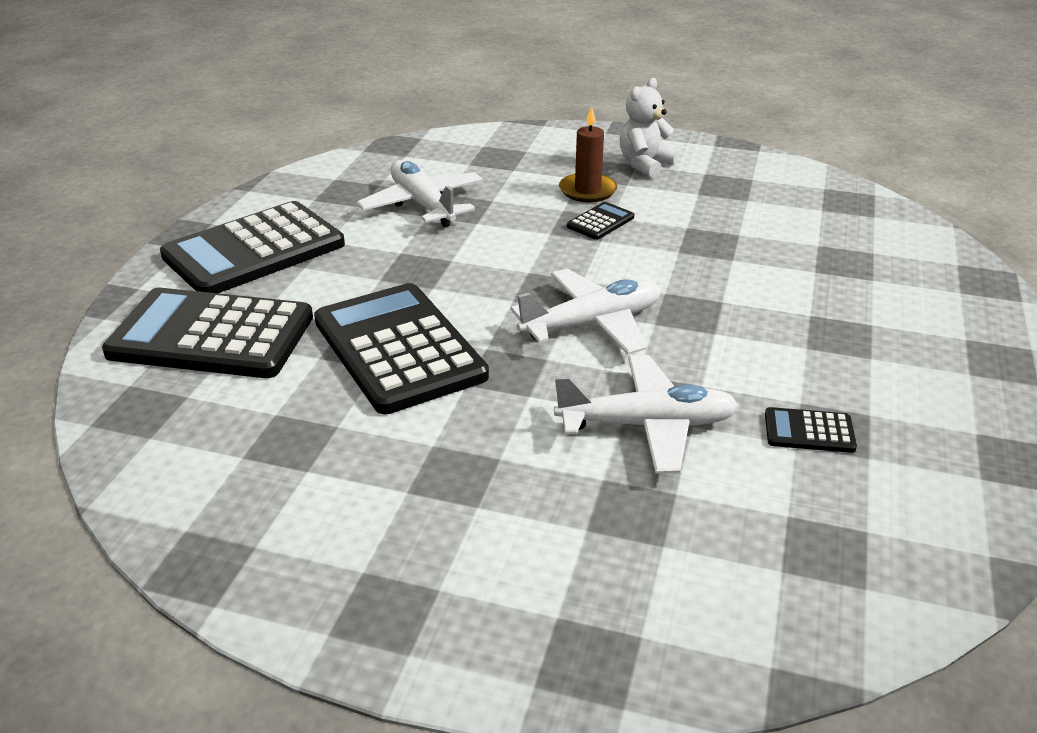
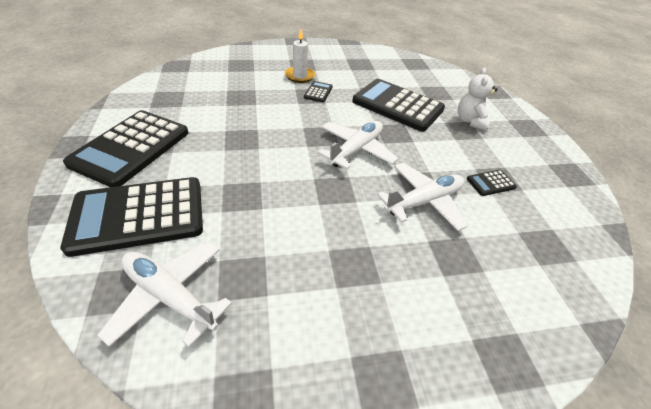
camera: 30 degrees left, 10 degrees up
(398, 349) = (266, 192): black calculator -> black calculator (397, 105)
(422, 204) = (218, 99): white plane -> white plane (170, 296)
(587, 190) = (299, 76): brown candle -> white candle
(645, 165) = (316, 58): white teddy bear -> white teddy bear (470, 121)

Exercise prompt
In the answer, include exactly the lines from the line containing "(398, 349) = (266, 192): black" through the end of the data, and nothing else.

Your solution
(398, 349) = (266, 192): black calculator -> black calculator (397, 105)
(422, 204) = (218, 99): white plane -> white plane (170, 296)
(587, 190) = (299, 76): brown candle -> white candle
(645, 165) = (316, 58): white teddy bear -> white teddy bear (470, 121)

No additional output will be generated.